[Task input]:

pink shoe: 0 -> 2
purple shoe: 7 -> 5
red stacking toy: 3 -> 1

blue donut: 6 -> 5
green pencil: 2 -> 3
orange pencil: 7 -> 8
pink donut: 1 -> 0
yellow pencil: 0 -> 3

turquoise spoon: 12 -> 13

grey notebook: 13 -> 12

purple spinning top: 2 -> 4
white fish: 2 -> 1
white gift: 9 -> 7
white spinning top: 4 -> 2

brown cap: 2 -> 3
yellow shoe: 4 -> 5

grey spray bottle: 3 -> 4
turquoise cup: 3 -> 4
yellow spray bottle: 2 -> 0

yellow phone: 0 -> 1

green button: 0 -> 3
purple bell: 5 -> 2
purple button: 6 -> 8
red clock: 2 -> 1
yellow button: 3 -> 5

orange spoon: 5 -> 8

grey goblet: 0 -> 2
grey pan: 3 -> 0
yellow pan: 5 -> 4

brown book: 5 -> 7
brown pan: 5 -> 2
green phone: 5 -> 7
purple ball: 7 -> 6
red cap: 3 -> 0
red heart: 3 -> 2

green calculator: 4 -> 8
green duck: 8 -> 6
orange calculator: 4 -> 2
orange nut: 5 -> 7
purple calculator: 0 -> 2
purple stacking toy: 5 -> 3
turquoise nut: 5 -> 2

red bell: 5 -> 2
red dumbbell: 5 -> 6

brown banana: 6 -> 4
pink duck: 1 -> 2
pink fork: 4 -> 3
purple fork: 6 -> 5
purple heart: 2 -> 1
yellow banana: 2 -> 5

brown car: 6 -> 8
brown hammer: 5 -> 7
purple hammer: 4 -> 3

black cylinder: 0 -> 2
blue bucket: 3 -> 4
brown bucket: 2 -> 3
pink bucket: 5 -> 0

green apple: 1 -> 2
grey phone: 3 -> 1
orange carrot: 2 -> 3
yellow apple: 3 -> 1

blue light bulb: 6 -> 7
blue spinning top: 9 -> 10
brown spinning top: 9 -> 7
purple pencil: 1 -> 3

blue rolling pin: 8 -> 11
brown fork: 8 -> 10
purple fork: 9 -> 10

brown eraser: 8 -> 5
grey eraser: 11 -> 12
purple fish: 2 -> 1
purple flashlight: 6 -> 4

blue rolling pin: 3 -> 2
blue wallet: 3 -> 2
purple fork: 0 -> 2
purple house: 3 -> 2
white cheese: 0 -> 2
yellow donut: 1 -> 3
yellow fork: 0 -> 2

[Problem to work on]: Each line from the one holding "brown fork: 8 -> 10" to the end of the entries is to be written out exactly. Skip every line before it.

[Response for this exercise]:
brown fork: 8 -> 10
purple fork: 9 -> 10

brown eraser: 8 -> 5
grey eraser: 11 -> 12
purple fish: 2 -> 1
purple flashlight: 6 -> 4

blue rolling pin: 3 -> 2
blue wallet: 3 -> 2
purple fork: 0 -> 2
purple house: 3 -> 2
white cheese: 0 -> 2
yellow donut: 1 -> 3
yellow fork: 0 -> 2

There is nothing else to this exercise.